Try it |
Write out every record in full, keeping each character exactly as it is.

Records for the task |
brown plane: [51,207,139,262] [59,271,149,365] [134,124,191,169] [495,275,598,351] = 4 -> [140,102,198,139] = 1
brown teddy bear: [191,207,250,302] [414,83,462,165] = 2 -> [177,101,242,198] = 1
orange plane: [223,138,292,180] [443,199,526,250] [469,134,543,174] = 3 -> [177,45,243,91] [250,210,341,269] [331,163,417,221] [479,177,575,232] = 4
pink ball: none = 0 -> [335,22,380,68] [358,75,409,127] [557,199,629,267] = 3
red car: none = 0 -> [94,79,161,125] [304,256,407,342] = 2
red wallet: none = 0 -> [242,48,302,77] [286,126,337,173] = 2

Solved exercise |
brown plane: [51,207,139,262] [59,271,149,365] [134,124,191,169] [495,275,598,351] = 4 -> [140,102,198,139] = 1
brown teddy bear: [191,207,250,302] [414,83,462,165] = 2 -> [177,101,242,198] = 1
orange plane: [223,138,292,180] [443,199,526,250] [469,134,543,174] = 3 -> [177,45,243,91] [250,210,341,269] [331,163,417,221] [479,177,575,232] = 4
pink ball: none = 0 -> [335,22,380,68] [358,75,409,127] [557,199,629,267] = 3
red car: none = 0 -> [94,79,161,125] [304,256,407,342] = 2
red wallet: none = 0 -> [242,48,302,77] [286,126,337,173] = 2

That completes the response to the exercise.